WHAT THE EXERCISE ASKS:
The answer must consist of the records below, repeated exactly.

PROVIDED RECORDS:
----
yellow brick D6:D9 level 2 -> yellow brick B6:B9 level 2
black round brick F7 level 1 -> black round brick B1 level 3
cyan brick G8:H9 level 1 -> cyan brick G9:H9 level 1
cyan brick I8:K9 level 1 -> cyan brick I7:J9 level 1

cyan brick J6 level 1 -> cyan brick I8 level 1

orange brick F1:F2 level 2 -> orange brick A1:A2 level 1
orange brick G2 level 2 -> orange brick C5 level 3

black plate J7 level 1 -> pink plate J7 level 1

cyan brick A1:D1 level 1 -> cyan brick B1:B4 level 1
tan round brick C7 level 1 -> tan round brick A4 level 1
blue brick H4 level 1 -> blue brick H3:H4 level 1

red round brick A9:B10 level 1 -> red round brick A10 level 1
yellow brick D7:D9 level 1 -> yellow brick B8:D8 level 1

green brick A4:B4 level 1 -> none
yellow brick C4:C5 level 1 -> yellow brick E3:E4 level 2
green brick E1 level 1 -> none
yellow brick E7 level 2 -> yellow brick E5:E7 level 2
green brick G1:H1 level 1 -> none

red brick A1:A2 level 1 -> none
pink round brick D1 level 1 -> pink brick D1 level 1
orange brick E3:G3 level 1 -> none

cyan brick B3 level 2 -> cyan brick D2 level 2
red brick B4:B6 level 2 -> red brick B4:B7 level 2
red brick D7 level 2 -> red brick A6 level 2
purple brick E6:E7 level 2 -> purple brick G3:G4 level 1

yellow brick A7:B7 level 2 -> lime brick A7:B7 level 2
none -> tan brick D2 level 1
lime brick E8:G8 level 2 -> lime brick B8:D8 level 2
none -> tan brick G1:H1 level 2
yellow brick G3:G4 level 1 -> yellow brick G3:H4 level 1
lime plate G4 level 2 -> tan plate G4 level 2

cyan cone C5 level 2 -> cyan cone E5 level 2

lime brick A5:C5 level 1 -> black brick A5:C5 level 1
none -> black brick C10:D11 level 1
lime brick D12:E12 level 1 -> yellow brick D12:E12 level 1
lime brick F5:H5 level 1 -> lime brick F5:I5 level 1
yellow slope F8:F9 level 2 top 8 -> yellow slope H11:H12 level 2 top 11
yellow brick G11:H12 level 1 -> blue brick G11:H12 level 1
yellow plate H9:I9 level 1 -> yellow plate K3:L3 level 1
----
ANSWER BOX:
yellow brick D6:D9 level 2 -> yellow brick B6:B9 level 2
black round brick F7 level 1 -> black round brick B1 level 3
cyan brick G8:H9 level 1 -> cyan brick G9:H9 level 1
cyan brick I8:K9 level 1 -> cyan brick I7:J9 level 1

cyan brick J6 level 1 -> cyan brick I8 level 1

orange brick F1:F2 level 2 -> orange brick A1:A2 level 1
orange brick G2 level 2 -> orange brick C5 level 3

black plate J7 level 1 -> pink plate J7 level 1

cyan brick A1:D1 level 1 -> cyan brick B1:B4 level 1
tan round brick C7 level 1 -> tan round brick A4 level 1
blue brick H4 level 1 -> blue brick H3:H4 level 1

red round brick A9:B10 level 1 -> red round brick A10 level 1
yellow brick D7:D9 level 1 -> yellow brick B8:D8 level 1

green brick A4:B4 level 1 -> none
yellow brick C4:C5 level 1 -> yellow brick E3:E4 level 2
green brick E1 level 1 -> none
yellow brick E7 level 2 -> yellow brick E5:E7 level 2
green brick G1:H1 level 1 -> none

red brick A1:A2 level 1 -> none
pink round brick D1 level 1 -> pink brick D1 level 1
orange brick E3:G3 level 1 -> none

cyan brick B3 level 2 -> cyan brick D2 level 2
red brick B4:B6 level 2 -> red brick B4:B7 level 2
red brick D7 level 2 -> red brick A6 level 2
purple brick E6:E7 level 2 -> purple brick G3:G4 level 1

yellow brick A7:B7 level 2 -> lime brick A7:B7 level 2
none -> tan brick D2 level 1
lime brick E8:G8 level 2 -> lime brick B8:D8 level 2
none -> tan brick G1:H1 level 2
yellow brick G3:G4 level 1 -> yellow brick G3:H4 level 1
lime plate G4 level 2 -> tan plate G4 level 2

cyan cone C5 level 2 -> cyan cone E5 level 2

lime brick A5:C5 level 1 -> black brick A5:C5 level 1
none -> black brick C10:D11 level 1
lime brick D12:E12 level 1 -> yellow brick D12:E12 level 1
lime brick F5:H5 level 1 -> lime brick F5:I5 level 1
yellow slope F8:F9 level 2 top 8 -> yellow slope H11:H12 level 2 top 11
yellow brick G11:H12 level 1 -> blue brick G11:H12 level 1
yellow plate H9:I9 level 1 -> yellow plate K3:L3 level 1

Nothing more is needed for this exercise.